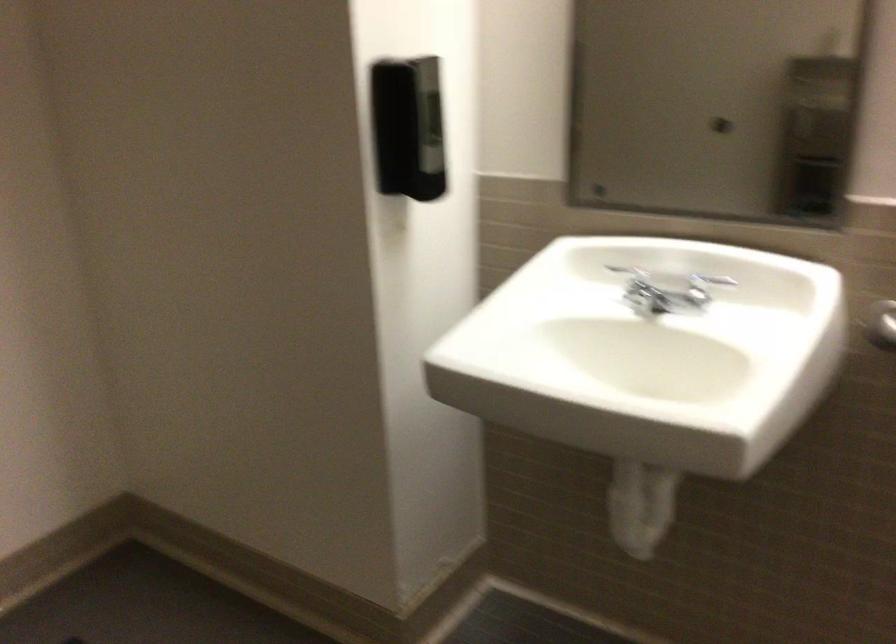
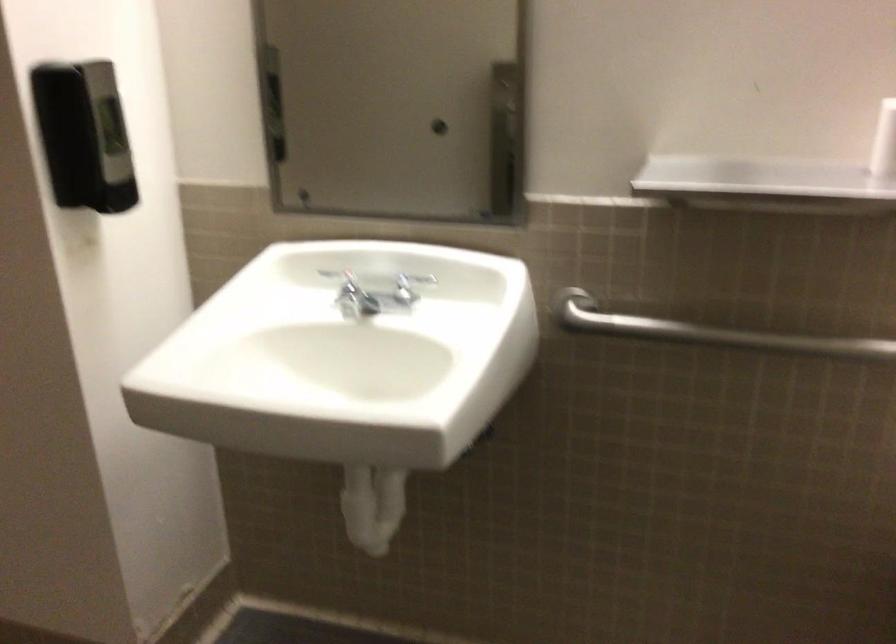
Question: The first image is from the beginning of the video and the second image is from the end. How did the camera likely rotate when shooting the video?

Choices:
 (A) Left
 (B) Right
 (C) Up
 (D) Down

Answer: (B)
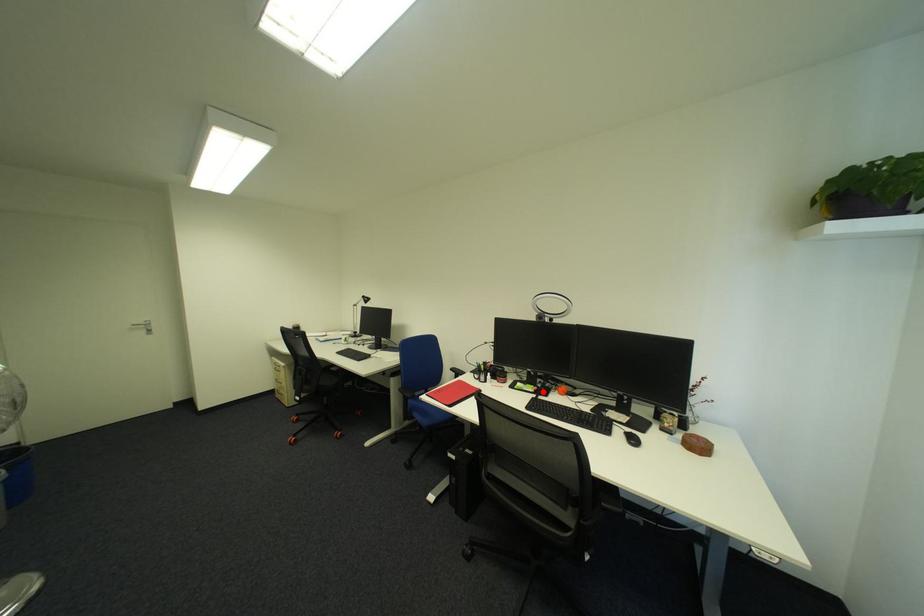
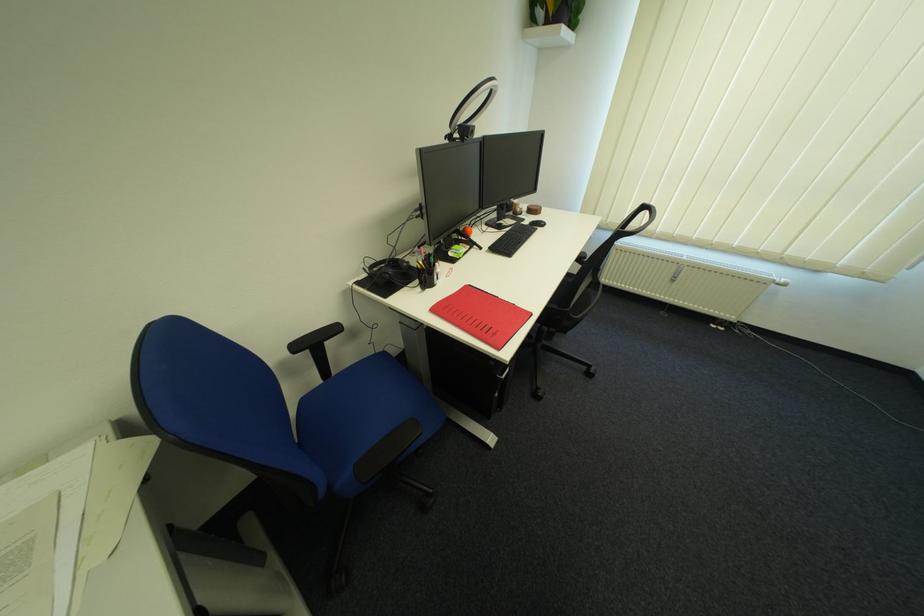
Question: I am providing you with two images of the same scene from different viewpoints. Given a red point in image1, look at the same physical point in image2. Is it:

Choices:
 (A) Closer to the viewpoint
 (B) Farther from the viewpoint

Answer: (A)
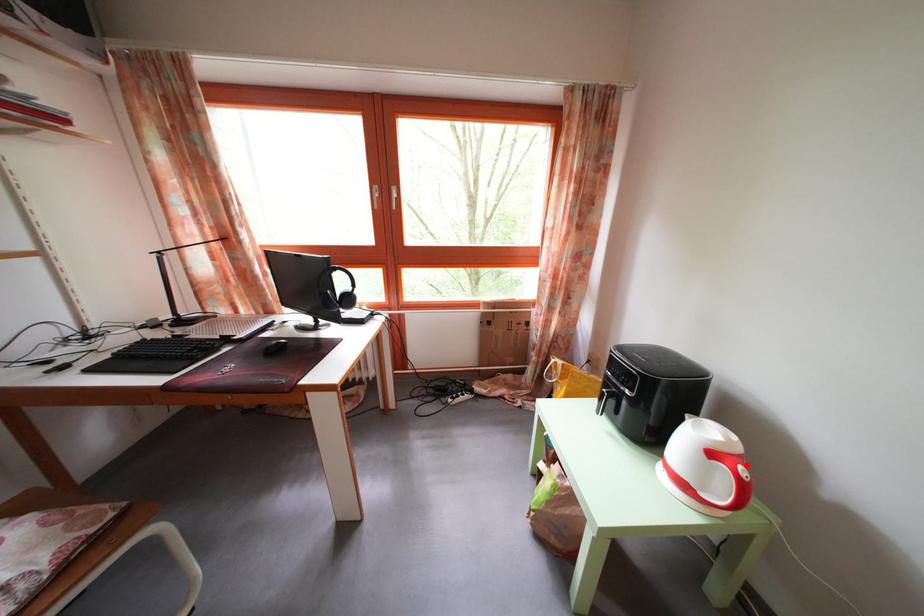
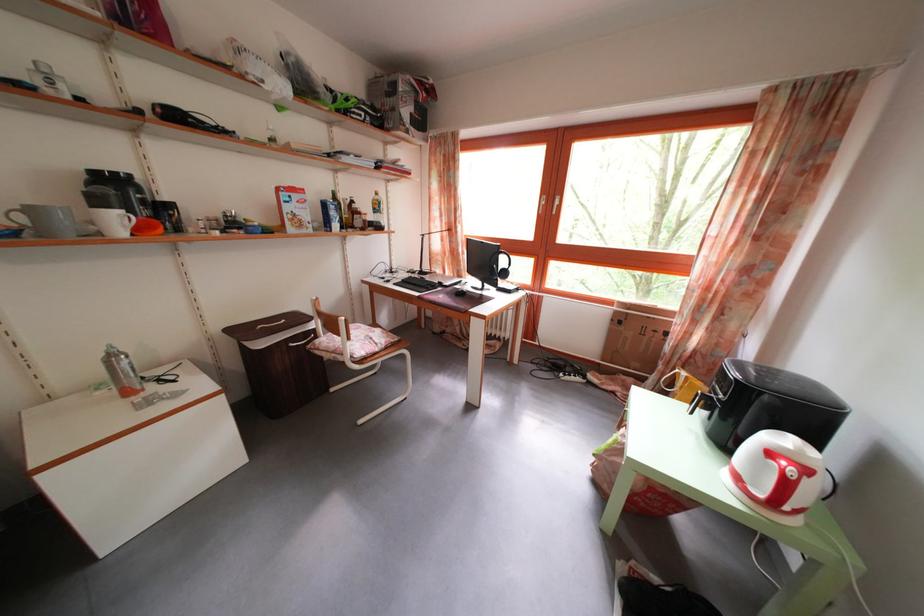
Find the pixel in the second image that matches the highlighted location in the first image.

(812, 477)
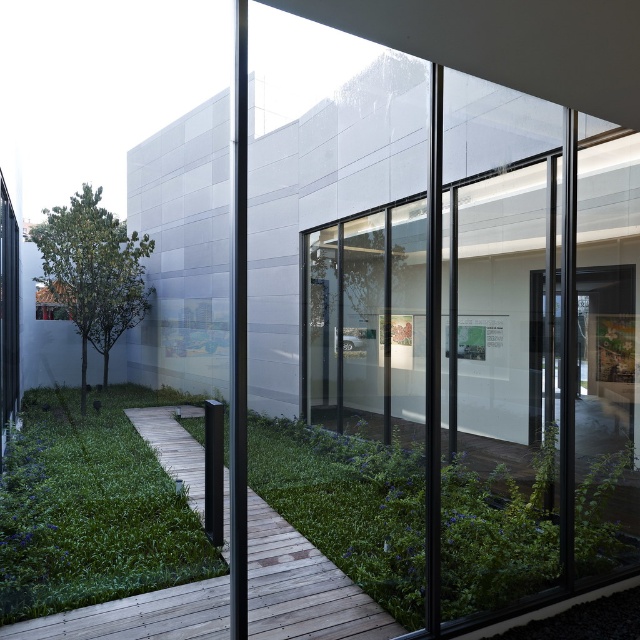
Question: Among these objects, which one is farthest from the camera?

Choices:
 (A) green grass at lower left
 (B) wooden planks at center

Answer: (B)

Question: Can you confirm if green grass at lower left is wider than wooden planks at center?

Choices:
 (A) yes
 (B) no

Answer: (A)

Question: Can you confirm if green grass at lower left is smaller than wooden planks at center?

Choices:
 (A) yes
 (B) no

Answer: (B)

Question: From the image, what is the correct spatial relationship of green grass at lower left in relation to wooden planks at center?

Choices:
 (A) right
 (B) left

Answer: (B)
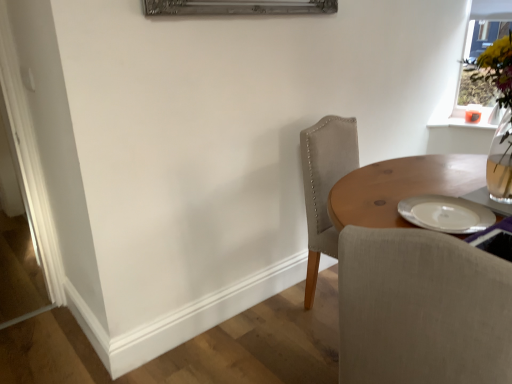
Measure the distance between point (483, 9) and camera.

Point (483, 9) and camera are 3.00 meters apart from each other.

Find the location of `transparent glass vase at upper right`. transparent glass vase at upper right is located at coordinates (486, 25).

Describe the element at coordinates (486, 25) in the screenshot. I see `transparent glass vase at upper right` at that location.

The height and width of the screenshot is (384, 512). What do you see at coordinates (422, 309) in the screenshot?
I see `light gray fabric chair at center` at bounding box center [422, 309].

Locate an element on the screen. light gray fabric chair at center is located at coordinates (422, 309).

The image size is (512, 384). What are the coordinates of `transparent glass vase at upper right` in the screenshot? It's located at (486, 25).

Is light gray fabric chair at center to the right of transparent glass vase at upper right from the viewer's perspective?

No.

Is light gray fabric chair at center in front of or behind transparent glass vase at upper right in the image?

light gray fabric chair at center is in front of transparent glass vase at upper right.

Which point is more distant from viewer, [343,371] or [443,100]?

The point [443,100] is behind.

From the image's perspective, does light gray fabric chair at center appear higher than transparent glass vase at upper right?

Incorrect, from the image's perspective, light gray fabric chair at center is lower than transparent glass vase at upper right.

From a real-world perspective, is light gray fabric chair at center positioned above or below transparent glass vase at upper right?

light gray fabric chair at center is situated lower than transparent glass vase at upper right in the real world.

Which of these two, light gray fabric chair at center or transparent glass vase at upper right, is wider?

With larger width is light gray fabric chair at center.

Based on the photo, considering the sizes of objects light gray fabric chair at center and transparent glass vase at upper right in the image provided, who is taller, light gray fabric chair at center or transparent glass vase at upper right?

light gray fabric chair at center is taller.

Based on the photo, who is smaller, light gray fabric chair at center or transparent glass vase at upper right?

transparent glass vase at upper right is smaller.

Is transparent glass vase at upper right surrounded by light gray fabric chair at center?

No.

Is light gray fabric chair at center not near transparent glass vase at upper right?

Indeed, light gray fabric chair at center is not near transparent glass vase at upper right.

Is light gray fabric chair at center turned away from transparent glass vase at upper right?

That's not correct — light gray fabric chair at center is not looking away from transparent glass vase at upper right.

How different are the orientations of light gray fabric chair at center and transparent glass vase at upper right in degrees?

The facing directions of light gray fabric chair at center and transparent glass vase at upper right are 171 degrees apart.

You are a GUI agent. You are given a task and a screenshot of the screen. Output one action in this format:
    pyautogui.click(x=<x>, y=<y>)
    Task: Click on the window that appears on the right of light gray fabric chair at center
    The height and width of the screenshot is (384, 512).
    Given the screenshot: What is the action you would take?
    pyautogui.click(x=486, y=25)

Between transparent glass vase at upper right and light gray fabric chair at center, which one appears on the right side from the viewer's perspective?

transparent glass vase at upper right.

Does transparent glass vase at upper right come behind light gray fabric chair at center?

Yes.

Is point (448, 106) less distant than point (387, 371)?

No, (448, 106) is further to viewer.

From the image's perspective, would you say transparent glass vase at upper right is shown under light gray fabric chair at center?

Actually, transparent glass vase at upper right appears above light gray fabric chair at center in the image.

From a real-world perspective, between transparent glass vase at upper right and light gray fabric chair at center, who is vertically higher?

transparent glass vase at upper right.

Between transparent glass vase at upper right and light gray fabric chair at center, which one has larger width?

light gray fabric chair at center is wider.

Considering the sizes of objects transparent glass vase at upper right and light gray fabric chair at center in the image provided, who is shorter, transparent glass vase at upper right or light gray fabric chair at center?

transparent glass vase at upper right is shorter.

Based on their sizes in the image, would you say transparent glass vase at upper right is bigger or smaller than light gray fabric chair at center?

transparent glass vase at upper right is smaller than light gray fabric chair at center.

Is transparent glass vase at upper right not inside light gray fabric chair at center?

Yes, transparent glass vase at upper right is not within light gray fabric chair at center.

Is transparent glass vase at upper right placed right next to light gray fabric chair at center?

No, transparent glass vase at upper right is not with light gray fabric chair at center.

Is transparent glass vase at upper right positioned with its back to light gray fabric chair at center?

No, transparent glass vase at upper right is not facing the opposite direction of light gray fabric chair at center.

Identify the location of window behind the light gray fabric chair at center. (486, 25).

The image size is (512, 384). What are the coordinates of `chair in front of the transparent glass vase at upper right` in the screenshot? It's located at (422, 309).

Find the location of a particular element. chair lying below the transparent glass vase at upper right (from the image's perspective) is located at coordinates (422, 309).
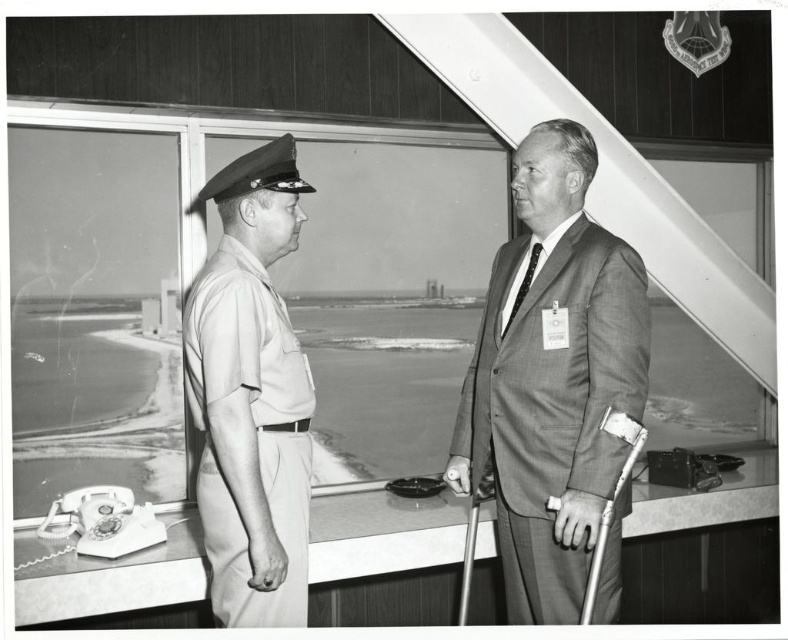
Does gray suit at center have a lesser width compared to khaki uniform at left?

In fact, gray suit at center might be wider than khaki uniform at left.

This screenshot has height=640, width=788. What do you see at coordinates (552, 378) in the screenshot? I see `gray suit at center` at bounding box center [552, 378].

What are the coordinates of `gray suit at center` in the screenshot? It's located at tap(552, 378).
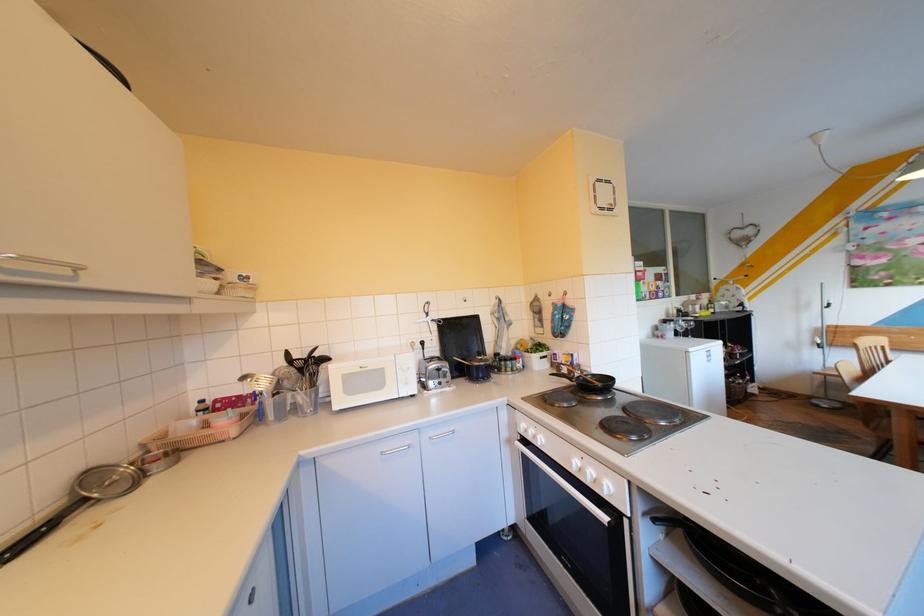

TASK DESCRIPTION: Repeat all of the material above word for word, but leave the pictures out.

COMPLETED TASK:
Question: The first image is from the beginning of the video and the second image is from the end. How did the camera likely rotate when shooting the video?

Choices:
 (A) Left
 (B) Right
 (C) Up
 (D) Down

Answer: (B)
Question: I am providing you with two images of the same scene from different viewpoints. Given a red point in image1, look at the same physical point in image2. Is it:

Choices:
 (A) Closer to the viewpoint
 (B) Farther from the viewpoint

Answer: (A)
Find the pixel in the second image that matches the highlighted location in the first image.

(812, 477)
Question: Among these objects, which one is farthest from the camera?

Choices:
 (A) green grass at lower left
 (B) wooden planks at center

Answer: (B)

Question: Can you confirm if green grass at lower left is wider than wooden planks at center?

Choices:
 (A) yes
 (B) no

Answer: (A)

Question: Can you confirm if green grass at lower left is smaller than wooden planks at center?

Choices:
 (A) yes
 (B) no

Answer: (B)

Question: From the image, what is the correct spatial relationship of green grass at lower left in relation to wooden planks at center?

Choices:
 (A) right
 (B) left

Answer: (B)
Measure the distance between point (483, 9) and camera.

Point (483, 9) and camera are 3.00 meters apart from each other.

Find the location of `transparent glass vase at upper right`. transparent glass vase at upper right is located at coordinates (486, 25).

Describe the element at coordinates (486, 25) in the screenshot. I see `transparent glass vase at upper right` at that location.

The height and width of the screenshot is (384, 512). What do you see at coordinates (422, 309) in the screenshot?
I see `light gray fabric chair at center` at bounding box center [422, 309].

Locate an element on the screen. light gray fabric chair at center is located at coordinates (422, 309).

The image size is (512, 384). What are the coordinates of `transparent glass vase at upper right` in the screenshot? It's located at (486, 25).

Is light gray fabric chair at center to the right of transparent glass vase at upper right from the viewer's perspective?

No.

Is light gray fabric chair at center in front of or behind transparent glass vase at upper right in the image?

light gray fabric chair at center is in front of transparent glass vase at upper right.

Which point is more distant from viewer, [343,371] or [443,100]?

The point [443,100] is behind.

From the image's perspective, does light gray fabric chair at center appear higher than transparent glass vase at upper right?

Incorrect, from the image's perspective, light gray fabric chair at center is lower than transparent glass vase at upper right.

From a real-world perspective, is light gray fabric chair at center positioned above or below transparent glass vase at upper right?

light gray fabric chair at center is situated lower than transparent glass vase at upper right in the real world.

Which of these two, light gray fabric chair at center or transparent glass vase at upper right, is wider?

With larger width is light gray fabric chair at center.

Based on the photo, considering the sizes of objects light gray fabric chair at center and transparent glass vase at upper right in the image provided, who is taller, light gray fabric chair at center or transparent glass vase at upper right?

light gray fabric chair at center is taller.

Based on the photo, who is smaller, light gray fabric chair at center or transparent glass vase at upper right?

transparent glass vase at upper right is smaller.

Is transparent glass vase at upper right surrounded by light gray fabric chair at center?

No.

Is light gray fabric chair at center not near transparent glass vase at upper right?

Indeed, light gray fabric chair at center is not near transparent glass vase at upper right.

Is light gray fabric chair at center turned away from transparent glass vase at upper right?

That's not correct — light gray fabric chair at center is not looking away from transparent glass vase at upper right.

How different are the orientations of light gray fabric chair at center and transparent glass vase at upper right in degrees?

The facing directions of light gray fabric chair at center and transparent glass vase at upper right are 171 degrees apart.

You are a GUI agent. You are given a task and a screenshot of the screen. Output one action in this format:
    pyautogui.click(x=<x>, y=<y>)
    Task: Click on the window that appears on the right of light gray fabric chair at center
    The height and width of the screenshot is (384, 512).
    Given the screenshot: What is the action you would take?
    pyautogui.click(x=486, y=25)

Between transparent glass vase at upper right and light gray fabric chair at center, which one appears on the right side from the viewer's perspective?

transparent glass vase at upper right.

Does transparent glass vase at upper right come behind light gray fabric chair at center?

Yes.

Is point (448, 106) less distant than point (387, 371)?

No, (448, 106) is further to viewer.

From the image's perspective, would you say transparent glass vase at upper right is shown under light gray fabric chair at center?

Actually, transparent glass vase at upper right appears above light gray fabric chair at center in the image.

From a real-world perspective, between transparent glass vase at upper right and light gray fabric chair at center, who is vertically higher?

transparent glass vase at upper right.

Between transparent glass vase at upper right and light gray fabric chair at center, which one has larger width?

light gray fabric chair at center is wider.

Considering the sizes of objects transparent glass vase at upper right and light gray fabric chair at center in the image provided, who is shorter, transparent glass vase at upper right or light gray fabric chair at center?

transparent glass vase at upper right is shorter.

Based on their sizes in the image, would you say transparent glass vase at upper right is bigger or smaller than light gray fabric chair at center?

transparent glass vase at upper right is smaller than light gray fabric chair at center.

Is transparent glass vase at upper right not inside light gray fabric chair at center?

Yes, transparent glass vase at upper right is not within light gray fabric chair at center.

Is transparent glass vase at upper right placed right next to light gray fabric chair at center?

No, transparent glass vase at upper right is not with light gray fabric chair at center.

Is transparent glass vase at upper right positioned with its back to light gray fabric chair at center?

No, transparent glass vase at upper right is not facing the opposite direction of light gray fabric chair at center.

Identify the location of window behind the light gray fabric chair at center. (486, 25).

The image size is (512, 384). What are the coordinates of `chair in front of the transparent glass vase at upper right` in the screenshot? It's located at (422, 309).

Find the location of a particular element. chair lying below the transparent glass vase at upper right (from the image's perspective) is located at coordinates (422, 309).
Does gray suit at center have a lesser width compared to khaki uniform at left?

In fact, gray suit at center might be wider than khaki uniform at left.

This screenshot has height=640, width=788. What do you see at coordinates (552, 378) in the screenshot? I see `gray suit at center` at bounding box center [552, 378].

What are the coordinates of `gray suit at center` in the screenshot? It's located at tap(552, 378).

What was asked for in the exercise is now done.